Retype, exactly and only, each line from the one containing "S3: switch (+5V, n12) -> none" to the end of the records below.

[Content revision data]
======
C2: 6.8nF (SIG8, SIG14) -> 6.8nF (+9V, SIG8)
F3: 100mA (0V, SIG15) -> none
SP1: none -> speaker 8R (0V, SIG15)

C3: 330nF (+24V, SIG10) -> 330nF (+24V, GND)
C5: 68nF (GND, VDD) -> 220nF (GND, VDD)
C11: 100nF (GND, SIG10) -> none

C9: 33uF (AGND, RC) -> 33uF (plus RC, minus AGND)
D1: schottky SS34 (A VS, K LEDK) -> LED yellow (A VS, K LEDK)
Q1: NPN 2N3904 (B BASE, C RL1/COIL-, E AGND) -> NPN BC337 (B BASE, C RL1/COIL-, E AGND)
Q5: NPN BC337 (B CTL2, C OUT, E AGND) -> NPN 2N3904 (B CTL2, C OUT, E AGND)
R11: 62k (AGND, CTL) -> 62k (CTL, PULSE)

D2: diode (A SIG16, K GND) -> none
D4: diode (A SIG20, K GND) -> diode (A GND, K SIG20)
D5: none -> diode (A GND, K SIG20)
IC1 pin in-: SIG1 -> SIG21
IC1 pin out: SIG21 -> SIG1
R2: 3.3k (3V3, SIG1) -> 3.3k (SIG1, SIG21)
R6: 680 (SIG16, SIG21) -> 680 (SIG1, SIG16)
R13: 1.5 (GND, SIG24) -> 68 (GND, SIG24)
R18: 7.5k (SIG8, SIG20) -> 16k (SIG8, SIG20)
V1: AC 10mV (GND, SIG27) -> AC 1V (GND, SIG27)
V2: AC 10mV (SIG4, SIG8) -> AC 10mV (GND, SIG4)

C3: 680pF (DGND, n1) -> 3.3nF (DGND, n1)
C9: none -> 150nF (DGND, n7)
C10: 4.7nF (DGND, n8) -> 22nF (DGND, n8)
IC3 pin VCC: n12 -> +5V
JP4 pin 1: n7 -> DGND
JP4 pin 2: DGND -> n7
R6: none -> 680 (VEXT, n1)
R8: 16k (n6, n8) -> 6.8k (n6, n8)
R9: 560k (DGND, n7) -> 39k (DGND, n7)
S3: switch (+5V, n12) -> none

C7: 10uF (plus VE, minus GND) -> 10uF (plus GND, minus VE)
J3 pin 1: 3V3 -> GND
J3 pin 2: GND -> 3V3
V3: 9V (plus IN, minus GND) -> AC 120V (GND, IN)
======
— Solution for this problem —
S3: switch (+5V, n12) -> none

C7: 10uF (plus VE, minus GND) -> 10uF (plus GND, minus VE)
J3 pin 1: 3V3 -> GND
J3 pin 2: GND -> 3V3
V3: 9V (plus IN, minus GND) -> AC 120V (GND, IN)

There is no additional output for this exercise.